Below are the records. Restate word for word every line from the one that contains "R12: 150 (GND, N020) -> none" through the final line, both included.

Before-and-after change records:
□ □ □
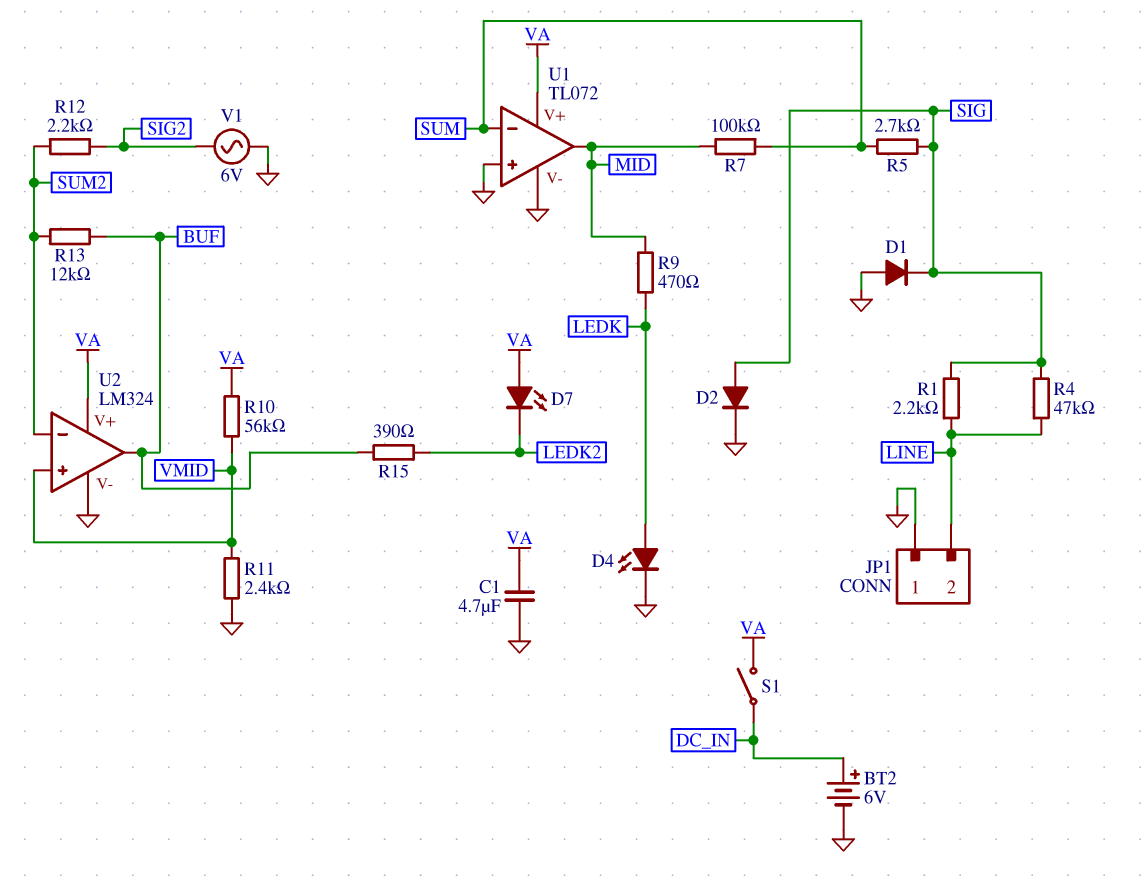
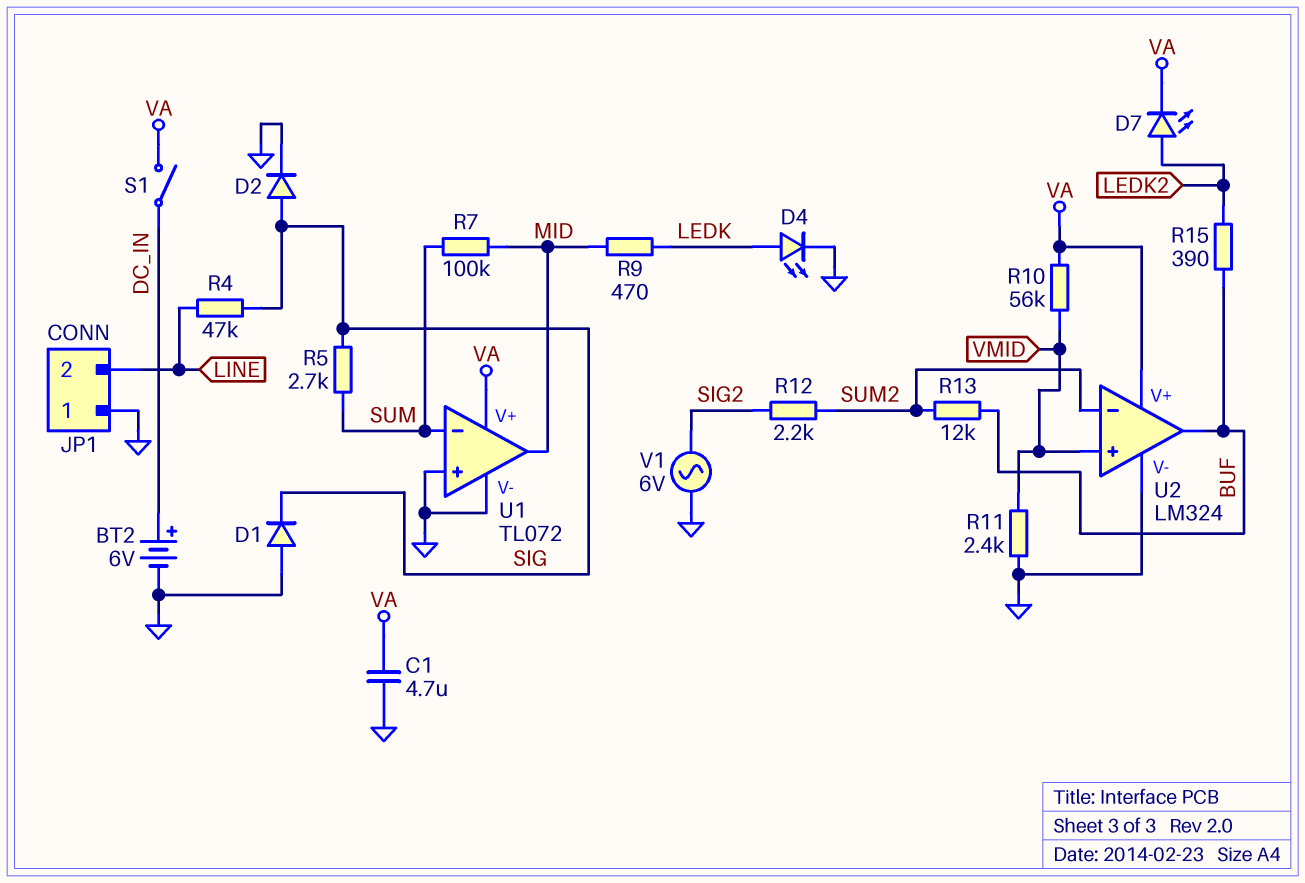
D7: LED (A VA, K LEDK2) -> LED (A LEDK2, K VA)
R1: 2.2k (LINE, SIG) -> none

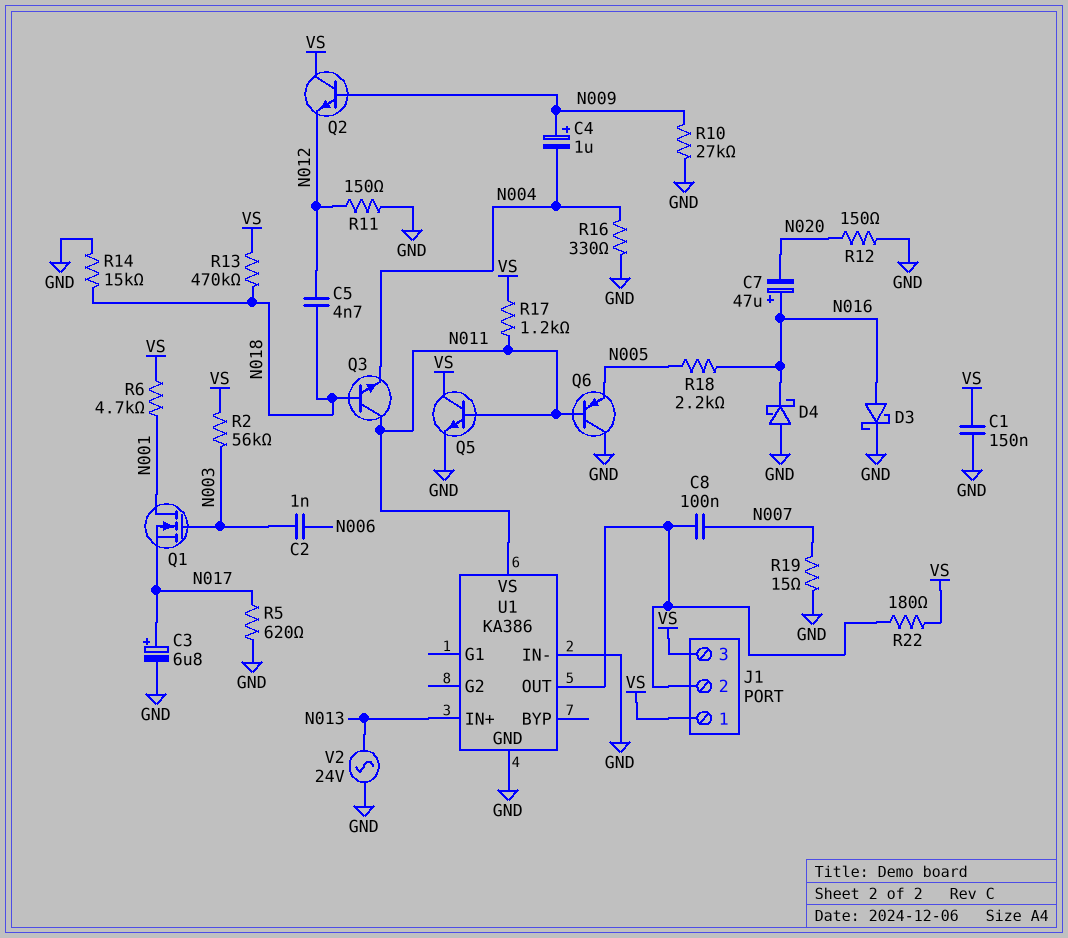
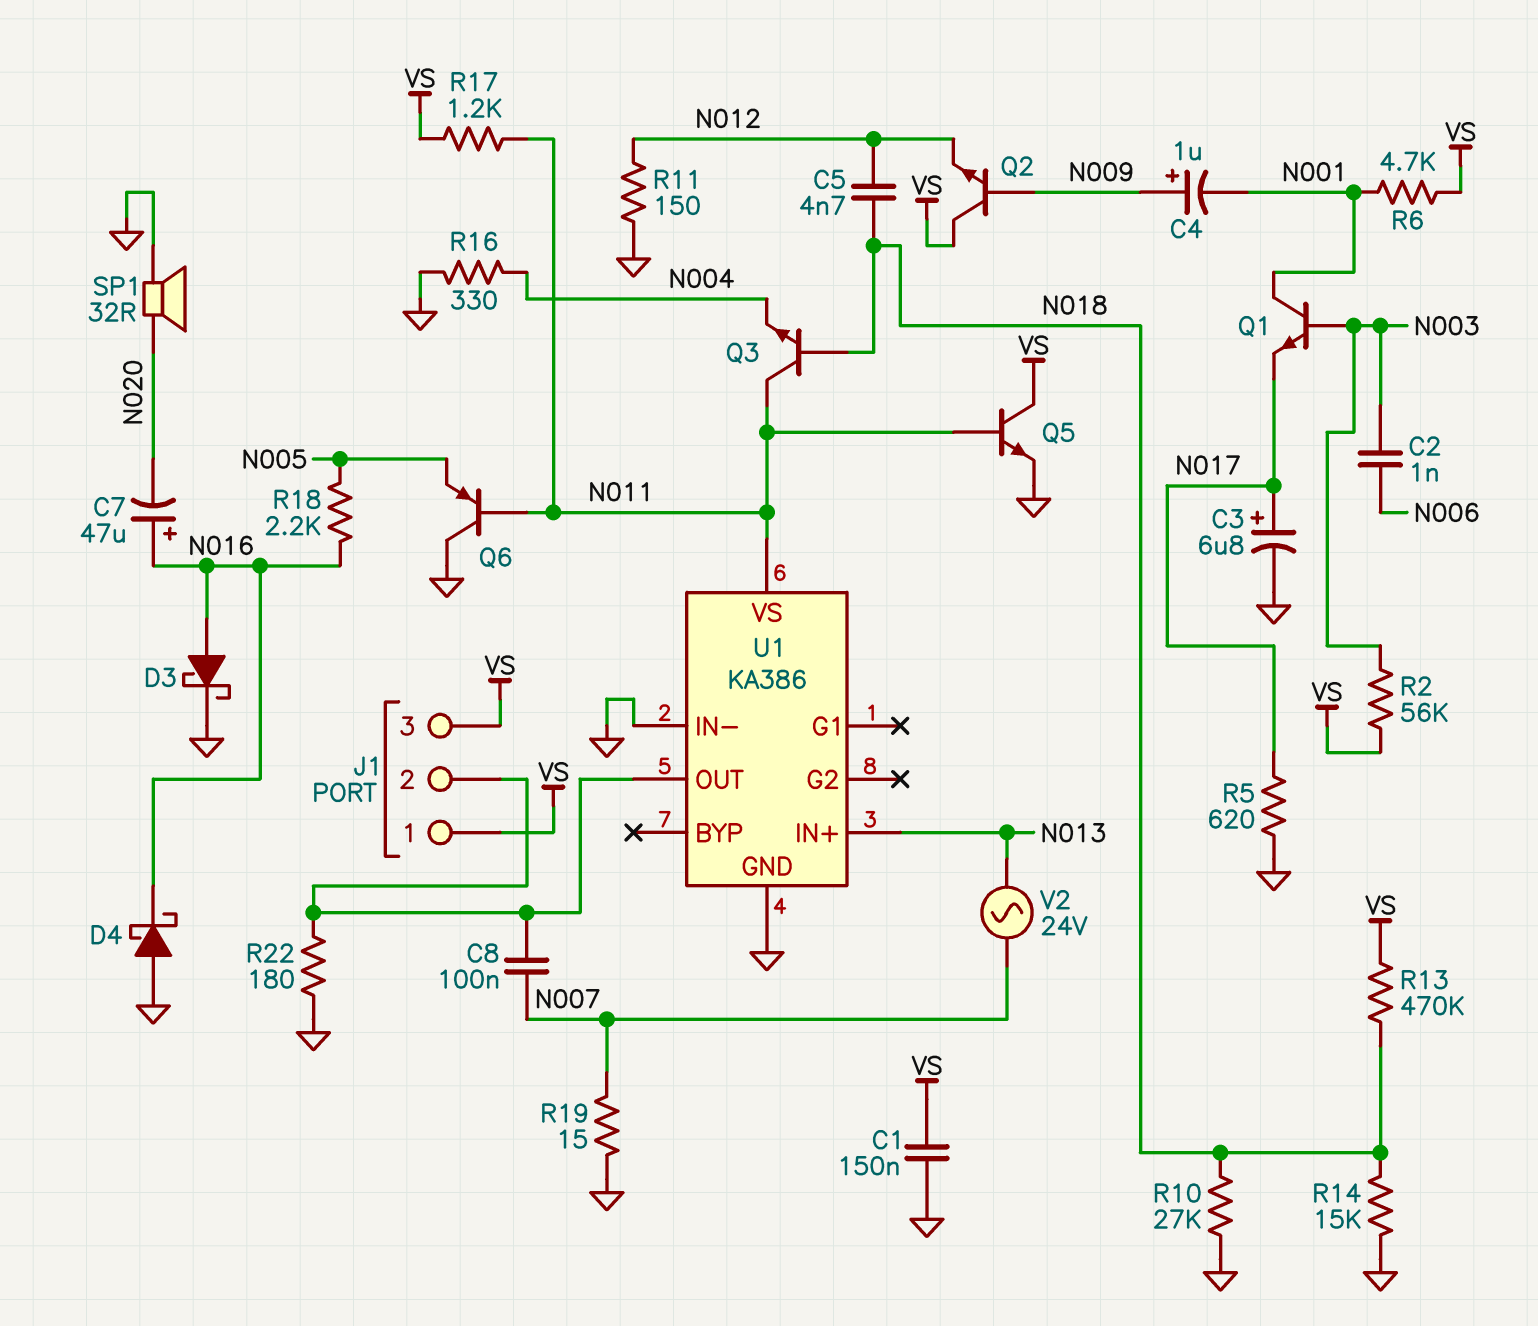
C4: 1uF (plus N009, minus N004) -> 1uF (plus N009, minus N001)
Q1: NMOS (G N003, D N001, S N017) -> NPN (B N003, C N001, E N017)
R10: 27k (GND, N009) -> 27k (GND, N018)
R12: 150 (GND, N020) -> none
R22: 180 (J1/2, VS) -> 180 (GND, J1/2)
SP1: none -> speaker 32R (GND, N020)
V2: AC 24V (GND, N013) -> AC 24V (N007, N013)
□ □ □
# Answer for the task:
R12: 150 (GND, N020) -> none
R22: 180 (J1/2, VS) -> 180 (GND, J1/2)
SP1: none -> speaker 32R (GND, N020)
V2: AC 24V (GND, N013) -> AC 24V (N007, N013)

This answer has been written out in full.